### WHAT THE TASK ASKS
The lines to retype are the one with "tan brick F6:F8" and all that follow it to the end of the entries below; copy them exactly and nothing else.

### GIVEN INFORMATION

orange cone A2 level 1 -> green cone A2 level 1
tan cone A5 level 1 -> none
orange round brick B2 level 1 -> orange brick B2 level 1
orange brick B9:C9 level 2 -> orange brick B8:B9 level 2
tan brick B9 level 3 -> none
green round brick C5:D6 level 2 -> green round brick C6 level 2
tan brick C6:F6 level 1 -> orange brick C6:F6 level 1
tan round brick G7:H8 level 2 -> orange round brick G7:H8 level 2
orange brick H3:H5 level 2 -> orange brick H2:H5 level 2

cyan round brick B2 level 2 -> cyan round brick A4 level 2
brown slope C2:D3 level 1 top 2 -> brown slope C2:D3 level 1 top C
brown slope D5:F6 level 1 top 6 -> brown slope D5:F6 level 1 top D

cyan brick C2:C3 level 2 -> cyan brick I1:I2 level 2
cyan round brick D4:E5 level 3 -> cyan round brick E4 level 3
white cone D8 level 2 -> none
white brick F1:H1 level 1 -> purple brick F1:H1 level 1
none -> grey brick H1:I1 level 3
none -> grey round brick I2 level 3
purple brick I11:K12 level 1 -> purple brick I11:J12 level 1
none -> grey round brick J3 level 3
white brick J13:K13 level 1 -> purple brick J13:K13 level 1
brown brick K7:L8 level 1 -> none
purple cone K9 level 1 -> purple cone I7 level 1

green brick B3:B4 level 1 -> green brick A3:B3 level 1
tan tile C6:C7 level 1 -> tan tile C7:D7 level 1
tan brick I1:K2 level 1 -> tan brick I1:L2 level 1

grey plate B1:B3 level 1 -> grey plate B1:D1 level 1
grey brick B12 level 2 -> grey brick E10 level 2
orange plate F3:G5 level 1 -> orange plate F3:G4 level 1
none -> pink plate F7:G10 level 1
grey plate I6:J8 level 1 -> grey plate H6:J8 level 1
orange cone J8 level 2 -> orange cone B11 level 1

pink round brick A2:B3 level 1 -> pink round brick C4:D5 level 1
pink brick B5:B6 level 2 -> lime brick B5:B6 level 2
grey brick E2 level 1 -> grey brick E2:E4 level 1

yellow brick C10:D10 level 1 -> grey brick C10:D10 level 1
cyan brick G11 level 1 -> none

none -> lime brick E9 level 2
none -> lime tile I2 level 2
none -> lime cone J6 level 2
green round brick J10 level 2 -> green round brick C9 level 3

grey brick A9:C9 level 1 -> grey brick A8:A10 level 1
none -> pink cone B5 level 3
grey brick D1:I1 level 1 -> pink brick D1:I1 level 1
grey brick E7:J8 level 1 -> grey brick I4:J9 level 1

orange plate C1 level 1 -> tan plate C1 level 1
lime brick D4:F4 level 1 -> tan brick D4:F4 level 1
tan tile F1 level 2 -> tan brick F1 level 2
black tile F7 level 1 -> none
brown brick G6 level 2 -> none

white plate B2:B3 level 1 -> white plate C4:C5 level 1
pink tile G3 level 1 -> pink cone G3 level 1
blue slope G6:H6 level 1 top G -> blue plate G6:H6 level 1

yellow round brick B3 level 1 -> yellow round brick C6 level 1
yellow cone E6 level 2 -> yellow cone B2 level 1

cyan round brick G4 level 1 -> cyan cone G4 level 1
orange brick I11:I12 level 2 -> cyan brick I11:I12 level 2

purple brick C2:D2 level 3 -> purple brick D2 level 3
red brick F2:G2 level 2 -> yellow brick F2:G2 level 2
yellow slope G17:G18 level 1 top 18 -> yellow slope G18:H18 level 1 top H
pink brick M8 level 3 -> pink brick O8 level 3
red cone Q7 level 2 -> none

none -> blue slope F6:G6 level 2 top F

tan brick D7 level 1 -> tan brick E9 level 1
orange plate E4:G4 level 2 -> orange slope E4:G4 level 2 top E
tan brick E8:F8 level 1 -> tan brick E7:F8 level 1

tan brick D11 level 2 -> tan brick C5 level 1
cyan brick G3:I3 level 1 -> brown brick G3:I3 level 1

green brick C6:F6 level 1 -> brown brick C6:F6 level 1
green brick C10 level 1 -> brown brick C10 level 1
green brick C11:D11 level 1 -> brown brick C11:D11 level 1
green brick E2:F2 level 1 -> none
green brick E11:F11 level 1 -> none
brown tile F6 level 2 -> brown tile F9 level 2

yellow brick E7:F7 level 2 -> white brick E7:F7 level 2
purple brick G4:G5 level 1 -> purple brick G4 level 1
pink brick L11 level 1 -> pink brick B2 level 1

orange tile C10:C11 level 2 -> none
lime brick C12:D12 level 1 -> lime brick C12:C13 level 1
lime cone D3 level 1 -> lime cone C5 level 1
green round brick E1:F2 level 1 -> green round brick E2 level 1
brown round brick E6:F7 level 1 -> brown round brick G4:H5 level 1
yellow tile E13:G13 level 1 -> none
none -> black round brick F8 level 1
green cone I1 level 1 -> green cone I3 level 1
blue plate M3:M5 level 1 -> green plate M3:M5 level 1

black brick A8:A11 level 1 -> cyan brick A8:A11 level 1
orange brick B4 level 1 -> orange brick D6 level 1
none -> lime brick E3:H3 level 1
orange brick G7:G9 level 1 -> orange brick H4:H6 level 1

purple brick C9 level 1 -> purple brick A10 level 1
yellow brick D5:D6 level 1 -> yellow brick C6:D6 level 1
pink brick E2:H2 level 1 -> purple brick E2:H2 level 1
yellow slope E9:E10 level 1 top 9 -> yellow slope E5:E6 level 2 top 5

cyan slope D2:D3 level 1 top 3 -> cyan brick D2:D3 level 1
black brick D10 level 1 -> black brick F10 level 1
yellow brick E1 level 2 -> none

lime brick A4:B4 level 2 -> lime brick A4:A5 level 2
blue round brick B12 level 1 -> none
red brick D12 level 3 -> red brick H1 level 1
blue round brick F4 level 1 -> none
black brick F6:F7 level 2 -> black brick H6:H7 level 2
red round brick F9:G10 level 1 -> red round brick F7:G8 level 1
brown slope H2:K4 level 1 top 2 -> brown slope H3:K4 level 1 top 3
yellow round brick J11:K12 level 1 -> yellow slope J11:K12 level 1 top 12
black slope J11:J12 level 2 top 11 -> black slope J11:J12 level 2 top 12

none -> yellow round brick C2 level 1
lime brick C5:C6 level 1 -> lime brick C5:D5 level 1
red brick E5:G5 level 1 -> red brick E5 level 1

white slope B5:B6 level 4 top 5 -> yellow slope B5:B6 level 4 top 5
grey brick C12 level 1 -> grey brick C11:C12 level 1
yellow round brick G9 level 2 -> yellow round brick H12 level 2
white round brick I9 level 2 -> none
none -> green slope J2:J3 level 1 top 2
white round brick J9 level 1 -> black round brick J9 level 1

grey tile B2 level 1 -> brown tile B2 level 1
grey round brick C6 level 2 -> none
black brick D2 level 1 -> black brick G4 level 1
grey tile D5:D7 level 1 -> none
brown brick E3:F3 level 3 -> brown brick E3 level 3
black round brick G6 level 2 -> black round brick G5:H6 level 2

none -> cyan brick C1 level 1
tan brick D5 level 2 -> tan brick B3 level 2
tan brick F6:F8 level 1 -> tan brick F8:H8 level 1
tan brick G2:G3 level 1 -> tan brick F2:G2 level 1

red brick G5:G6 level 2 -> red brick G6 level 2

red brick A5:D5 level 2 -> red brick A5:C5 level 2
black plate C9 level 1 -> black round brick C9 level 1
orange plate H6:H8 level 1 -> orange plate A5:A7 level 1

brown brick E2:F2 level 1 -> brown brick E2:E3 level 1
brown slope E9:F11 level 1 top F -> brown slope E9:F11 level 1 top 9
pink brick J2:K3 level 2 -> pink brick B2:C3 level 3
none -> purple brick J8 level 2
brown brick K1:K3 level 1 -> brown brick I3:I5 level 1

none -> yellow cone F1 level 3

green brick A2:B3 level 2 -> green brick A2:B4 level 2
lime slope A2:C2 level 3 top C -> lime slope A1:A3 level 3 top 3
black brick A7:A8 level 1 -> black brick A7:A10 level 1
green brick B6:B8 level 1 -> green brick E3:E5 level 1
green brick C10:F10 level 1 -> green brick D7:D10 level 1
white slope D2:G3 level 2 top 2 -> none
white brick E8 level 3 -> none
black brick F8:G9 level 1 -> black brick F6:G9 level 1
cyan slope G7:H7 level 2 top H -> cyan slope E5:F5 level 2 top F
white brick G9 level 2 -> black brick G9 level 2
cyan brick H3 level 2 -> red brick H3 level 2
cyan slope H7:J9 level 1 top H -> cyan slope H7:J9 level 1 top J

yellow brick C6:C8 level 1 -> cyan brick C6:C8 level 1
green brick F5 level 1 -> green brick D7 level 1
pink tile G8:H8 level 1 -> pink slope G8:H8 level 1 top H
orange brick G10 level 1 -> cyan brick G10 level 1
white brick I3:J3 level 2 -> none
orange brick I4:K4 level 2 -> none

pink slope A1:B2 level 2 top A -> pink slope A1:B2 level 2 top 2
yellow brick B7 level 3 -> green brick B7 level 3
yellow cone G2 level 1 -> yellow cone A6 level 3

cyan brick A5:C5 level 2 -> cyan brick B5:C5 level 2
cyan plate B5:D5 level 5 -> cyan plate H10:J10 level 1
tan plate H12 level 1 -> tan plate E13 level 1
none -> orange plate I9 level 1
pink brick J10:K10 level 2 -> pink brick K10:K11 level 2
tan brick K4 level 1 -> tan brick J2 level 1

### ANSWER SECTION
tan brick F6:F8 level 1 -> tan brick F8:H8 level 1
tan brick G2:G3 level 1 -> tan brick F2:G2 level 1

red brick G5:G6 level 2 -> red brick G6 level 2

red brick A5:D5 level 2 -> red brick A5:C5 level 2
black plate C9 level 1 -> black round brick C9 level 1
orange plate H6:H8 level 1 -> orange plate A5:A7 level 1

brown brick E2:F2 level 1 -> brown brick E2:E3 level 1
brown slope E9:F11 level 1 top F -> brown slope E9:F11 level 1 top 9
pink brick J2:K3 level 2 -> pink brick B2:C3 level 3
none -> purple brick J8 level 2
brown brick K1:K3 level 1 -> brown brick I3:I5 level 1

none -> yellow cone F1 level 3

green brick A2:B3 level 2 -> green brick A2:B4 level 2
lime slope A2:C2 level 3 top C -> lime slope A1:A3 level 3 top 3
black brick A7:A8 level 1 -> black brick A7:A10 level 1
green brick B6:B8 level 1 -> green brick E3:E5 level 1
green brick C10:F10 level 1 -> green brick D7:D10 level 1
white slope D2:G3 level 2 top 2 -> none
white brick E8 level 3 -> none
black brick F8:G9 level 1 -> black brick F6:G9 level 1
cyan slope G7:H7 level 2 top H -> cyan slope E5:F5 level 2 top F
white brick G9 level 2 -> black brick G9 level 2
cyan brick H3 level 2 -> red brick H3 level 2
cyan slope H7:J9 level 1 top H -> cyan slope H7:J9 level 1 top J

yellow brick C6:C8 level 1 -> cyan brick C6:C8 level 1
green brick F5 level 1 -> green brick D7 level 1
pink tile G8:H8 level 1 -> pink slope G8:H8 level 1 top H
orange brick G10 level 1 -> cyan brick G10 level 1
white brick I3:J3 level 2 -> none
orange brick I4:K4 level 2 -> none

pink slope A1:B2 level 2 top A -> pink slope A1:B2 level 2 top 2
yellow brick B7 level 3 -> green brick B7 level 3
yellow cone G2 level 1 -> yellow cone A6 level 3

cyan brick A5:C5 level 2 -> cyan brick B5:C5 level 2
cyan plate B5:D5 level 5 -> cyan plate H10:J10 level 1
tan plate H12 level 1 -> tan plate E13 level 1
none -> orange plate I9 level 1
pink brick J10:K10 level 2 -> pink brick K10:K11 level 2
tan brick K4 level 1 -> tan brick J2 level 1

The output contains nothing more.